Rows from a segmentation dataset

******************************

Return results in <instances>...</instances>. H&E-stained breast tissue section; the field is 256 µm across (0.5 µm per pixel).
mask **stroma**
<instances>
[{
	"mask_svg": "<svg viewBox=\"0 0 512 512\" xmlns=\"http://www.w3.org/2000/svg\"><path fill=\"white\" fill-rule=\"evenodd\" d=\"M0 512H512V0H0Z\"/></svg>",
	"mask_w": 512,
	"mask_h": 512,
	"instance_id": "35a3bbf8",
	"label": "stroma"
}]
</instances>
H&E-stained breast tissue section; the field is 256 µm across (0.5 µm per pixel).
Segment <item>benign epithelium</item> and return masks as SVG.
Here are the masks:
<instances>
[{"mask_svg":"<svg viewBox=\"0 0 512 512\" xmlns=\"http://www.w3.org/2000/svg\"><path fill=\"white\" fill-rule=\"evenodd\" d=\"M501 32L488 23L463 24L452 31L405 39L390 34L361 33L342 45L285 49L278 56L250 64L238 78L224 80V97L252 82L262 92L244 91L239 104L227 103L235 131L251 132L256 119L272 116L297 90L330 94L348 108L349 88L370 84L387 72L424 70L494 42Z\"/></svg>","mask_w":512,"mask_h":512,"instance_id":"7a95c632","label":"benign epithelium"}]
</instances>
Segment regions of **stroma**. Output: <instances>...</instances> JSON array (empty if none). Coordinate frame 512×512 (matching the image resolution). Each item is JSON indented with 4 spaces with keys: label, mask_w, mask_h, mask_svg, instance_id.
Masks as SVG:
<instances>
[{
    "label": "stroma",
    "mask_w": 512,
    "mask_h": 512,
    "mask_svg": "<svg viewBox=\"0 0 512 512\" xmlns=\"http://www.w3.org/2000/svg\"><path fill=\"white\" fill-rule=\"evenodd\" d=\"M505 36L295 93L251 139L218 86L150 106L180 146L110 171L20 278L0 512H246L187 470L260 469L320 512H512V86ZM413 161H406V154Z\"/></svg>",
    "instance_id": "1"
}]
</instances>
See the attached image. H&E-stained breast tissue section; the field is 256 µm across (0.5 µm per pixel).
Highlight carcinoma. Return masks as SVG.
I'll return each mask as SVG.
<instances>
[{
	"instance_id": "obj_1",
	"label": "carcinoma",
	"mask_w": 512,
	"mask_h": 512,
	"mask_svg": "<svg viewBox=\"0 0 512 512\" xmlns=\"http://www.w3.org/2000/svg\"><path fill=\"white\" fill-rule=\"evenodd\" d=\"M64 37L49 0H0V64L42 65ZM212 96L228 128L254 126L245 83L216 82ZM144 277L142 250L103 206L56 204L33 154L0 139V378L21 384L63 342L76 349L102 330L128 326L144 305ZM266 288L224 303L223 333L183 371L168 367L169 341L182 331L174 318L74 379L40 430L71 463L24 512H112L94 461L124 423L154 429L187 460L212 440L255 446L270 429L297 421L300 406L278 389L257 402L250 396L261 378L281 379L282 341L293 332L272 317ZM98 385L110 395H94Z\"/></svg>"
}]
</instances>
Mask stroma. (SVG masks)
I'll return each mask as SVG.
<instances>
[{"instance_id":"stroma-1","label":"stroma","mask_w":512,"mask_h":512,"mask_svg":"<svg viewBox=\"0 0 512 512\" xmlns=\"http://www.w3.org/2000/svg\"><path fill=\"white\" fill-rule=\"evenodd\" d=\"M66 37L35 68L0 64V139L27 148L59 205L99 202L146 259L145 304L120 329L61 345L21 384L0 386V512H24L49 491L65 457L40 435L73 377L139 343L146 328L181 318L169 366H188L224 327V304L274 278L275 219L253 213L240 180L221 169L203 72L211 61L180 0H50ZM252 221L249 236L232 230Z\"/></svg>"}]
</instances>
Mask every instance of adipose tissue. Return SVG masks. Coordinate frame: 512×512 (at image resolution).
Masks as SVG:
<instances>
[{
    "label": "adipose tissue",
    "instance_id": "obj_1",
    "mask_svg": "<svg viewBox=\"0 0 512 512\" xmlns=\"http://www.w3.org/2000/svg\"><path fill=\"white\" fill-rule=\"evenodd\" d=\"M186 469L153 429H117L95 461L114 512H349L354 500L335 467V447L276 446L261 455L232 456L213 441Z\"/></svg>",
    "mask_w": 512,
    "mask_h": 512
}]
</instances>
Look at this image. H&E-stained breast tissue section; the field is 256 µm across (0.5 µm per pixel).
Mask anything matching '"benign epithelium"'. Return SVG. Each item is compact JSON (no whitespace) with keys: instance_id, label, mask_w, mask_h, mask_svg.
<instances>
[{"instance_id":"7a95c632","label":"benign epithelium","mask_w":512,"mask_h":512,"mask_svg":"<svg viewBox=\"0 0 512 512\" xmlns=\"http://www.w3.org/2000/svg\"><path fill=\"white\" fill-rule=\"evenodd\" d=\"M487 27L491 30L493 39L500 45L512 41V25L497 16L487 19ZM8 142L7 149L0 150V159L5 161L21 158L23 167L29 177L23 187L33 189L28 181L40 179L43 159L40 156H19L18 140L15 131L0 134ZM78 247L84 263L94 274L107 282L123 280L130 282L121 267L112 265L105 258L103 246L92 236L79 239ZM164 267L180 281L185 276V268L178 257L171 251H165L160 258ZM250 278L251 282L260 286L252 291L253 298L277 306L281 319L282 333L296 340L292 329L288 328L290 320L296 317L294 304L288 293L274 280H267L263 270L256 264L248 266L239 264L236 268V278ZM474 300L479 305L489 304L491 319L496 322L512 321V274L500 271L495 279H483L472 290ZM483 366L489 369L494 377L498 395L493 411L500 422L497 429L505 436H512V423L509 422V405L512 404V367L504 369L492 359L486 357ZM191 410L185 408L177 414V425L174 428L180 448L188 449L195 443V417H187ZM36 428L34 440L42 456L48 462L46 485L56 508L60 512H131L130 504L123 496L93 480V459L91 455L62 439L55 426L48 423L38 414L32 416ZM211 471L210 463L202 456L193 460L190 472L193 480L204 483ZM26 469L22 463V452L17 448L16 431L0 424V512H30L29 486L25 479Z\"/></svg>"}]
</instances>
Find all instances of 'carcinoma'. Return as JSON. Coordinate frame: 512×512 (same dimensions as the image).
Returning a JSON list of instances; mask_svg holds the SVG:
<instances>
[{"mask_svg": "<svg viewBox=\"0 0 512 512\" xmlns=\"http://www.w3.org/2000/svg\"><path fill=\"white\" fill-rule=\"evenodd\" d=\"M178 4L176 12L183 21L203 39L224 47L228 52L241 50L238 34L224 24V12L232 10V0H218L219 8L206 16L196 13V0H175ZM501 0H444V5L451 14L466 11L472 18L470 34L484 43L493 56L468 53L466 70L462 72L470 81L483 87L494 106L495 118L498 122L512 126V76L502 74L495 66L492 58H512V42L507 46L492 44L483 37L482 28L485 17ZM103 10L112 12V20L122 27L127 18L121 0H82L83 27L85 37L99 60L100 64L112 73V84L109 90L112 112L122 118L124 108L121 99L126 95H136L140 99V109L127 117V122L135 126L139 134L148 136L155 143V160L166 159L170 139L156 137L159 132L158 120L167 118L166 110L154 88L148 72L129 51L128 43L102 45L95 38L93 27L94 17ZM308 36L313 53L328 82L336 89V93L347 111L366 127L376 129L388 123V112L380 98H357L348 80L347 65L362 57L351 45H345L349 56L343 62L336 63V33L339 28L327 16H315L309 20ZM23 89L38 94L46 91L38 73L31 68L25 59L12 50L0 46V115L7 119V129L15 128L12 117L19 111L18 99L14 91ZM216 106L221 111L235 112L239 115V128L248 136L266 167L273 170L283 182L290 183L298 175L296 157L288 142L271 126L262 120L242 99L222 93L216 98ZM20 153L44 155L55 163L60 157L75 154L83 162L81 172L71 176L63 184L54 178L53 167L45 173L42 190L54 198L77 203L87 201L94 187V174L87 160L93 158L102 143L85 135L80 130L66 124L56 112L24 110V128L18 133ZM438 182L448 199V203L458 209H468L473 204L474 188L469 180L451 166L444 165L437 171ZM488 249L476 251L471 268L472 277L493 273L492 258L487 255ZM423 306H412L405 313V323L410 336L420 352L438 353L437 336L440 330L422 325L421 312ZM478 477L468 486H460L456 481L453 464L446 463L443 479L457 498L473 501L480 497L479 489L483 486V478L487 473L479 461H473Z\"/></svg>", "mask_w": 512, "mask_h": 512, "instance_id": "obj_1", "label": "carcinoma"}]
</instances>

******************************

- [What is being asked]: Each line from the line with "Mask every instance" to the line with "Look at this" is to be echoed exactly; both boundary lines are included, and nothing else is to be output.

- [Full answer]:
Mask every instance of adipose tissue. Return SVG masks. Coordinate frame: 512×512 (at image resolution).
Masks as SVG:
<instances>
[{
    "label": "adipose tissue",
    "instance_id": "obj_1",
    "mask_svg": "<svg viewBox=\"0 0 512 512\" xmlns=\"http://www.w3.org/2000/svg\"><path fill=\"white\" fill-rule=\"evenodd\" d=\"M186 469L153 429H117L95 461L114 512H349L354 500L335 467V447L276 446L261 455L232 456L213 441Z\"/></svg>",
    "mask_w": 512,
    "mask_h": 512
}]
</instances>
Look at this image. H&E-stained breast tissue section; the field is 256 µm across (0.5 µm per pixel).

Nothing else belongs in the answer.